| PROVIDED DATA |

* * * * *

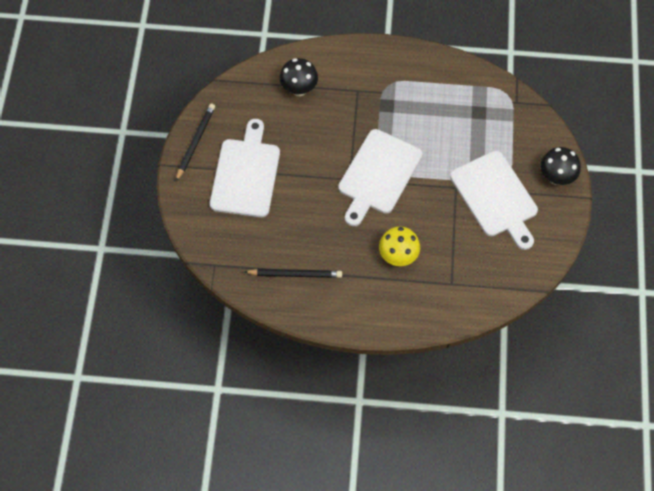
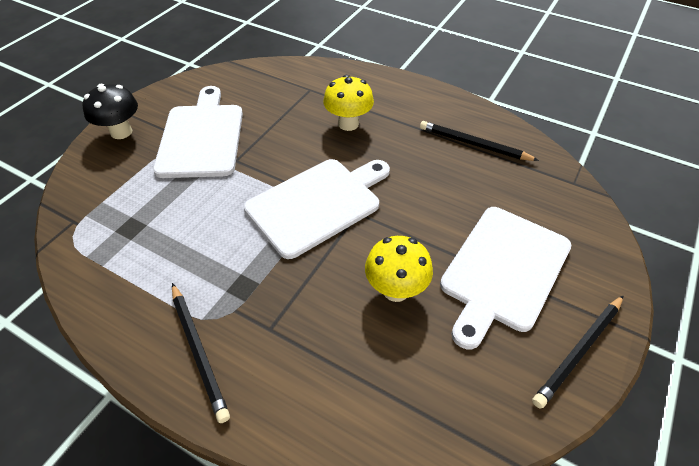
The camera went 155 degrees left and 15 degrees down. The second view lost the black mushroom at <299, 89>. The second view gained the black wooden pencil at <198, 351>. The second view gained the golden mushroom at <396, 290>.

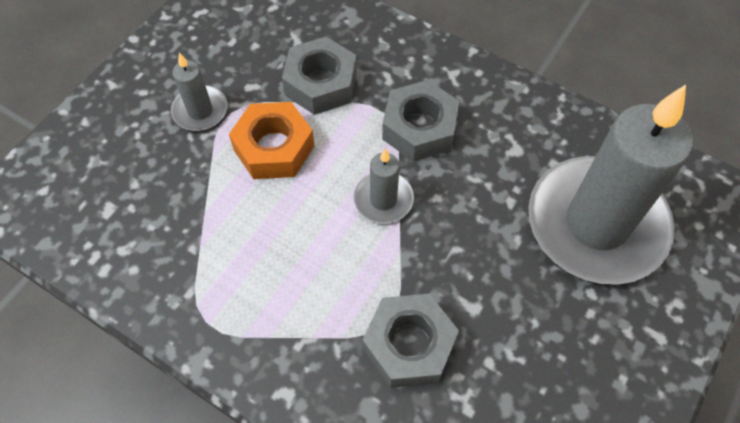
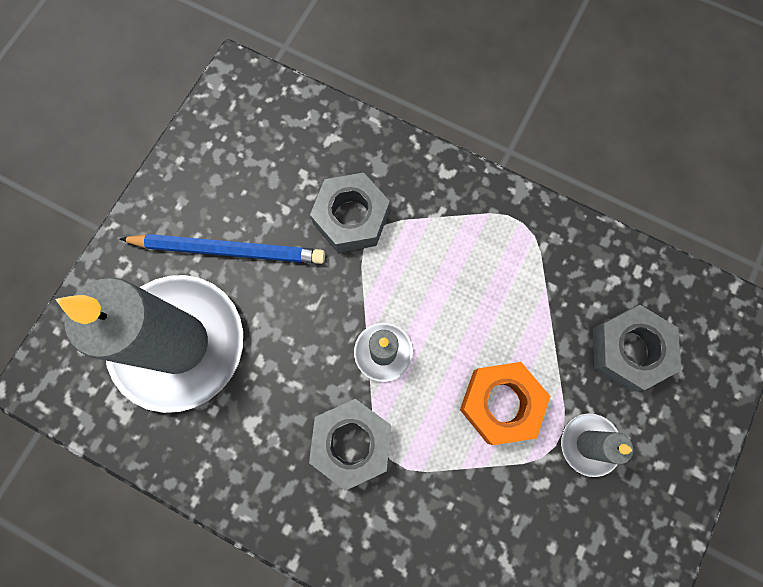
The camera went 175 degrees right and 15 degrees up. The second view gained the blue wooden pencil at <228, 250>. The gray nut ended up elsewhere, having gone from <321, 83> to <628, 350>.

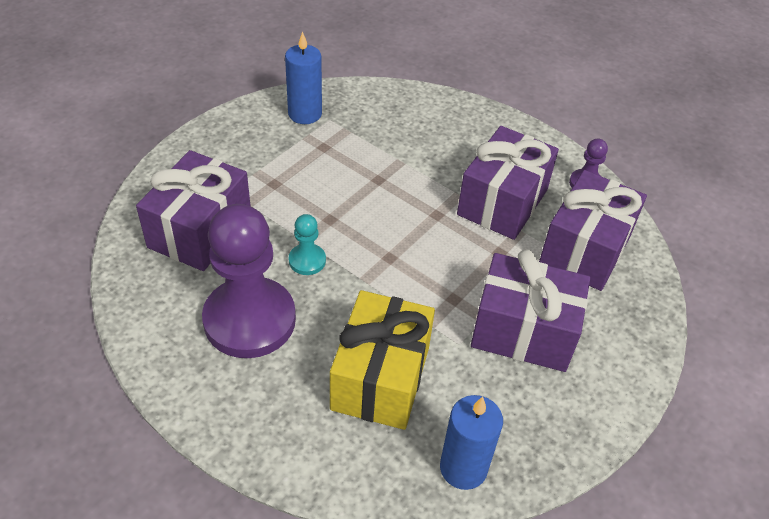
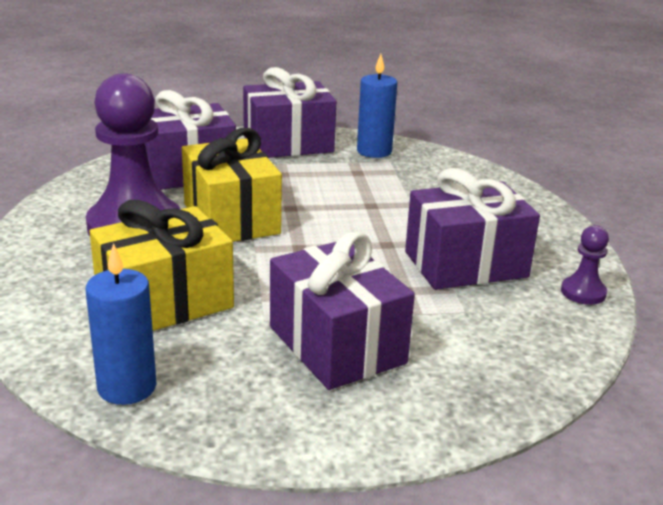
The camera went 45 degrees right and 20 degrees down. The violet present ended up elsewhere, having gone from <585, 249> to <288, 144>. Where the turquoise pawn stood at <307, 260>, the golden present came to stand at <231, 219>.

* * * * *

| PROBLEM DESCRIPTION |
Line by line, write out the data above exactly, without the pictures.

| RESPONSE BELOW |
The camera went 155 degrees left and 15 degrees down. The second view lost the black mushroom at <299, 89>. The second view gained the black wooden pencil at <198, 351>. The second view gained the golden mushroom at <396, 290>.

The camera went 175 degrees right and 15 degrees up. The second view gained the blue wooden pencil at <228, 250>. The gray nut ended up elsewhere, having gone from <321, 83> to <628, 350>.

The camera went 45 degrees right and 20 degrees down. The violet present ended up elsewhere, having gone from <585, 249> to <288, 144>. Where the turquoise pawn stood at <307, 260>, the golden present came to stand at <231, 219>.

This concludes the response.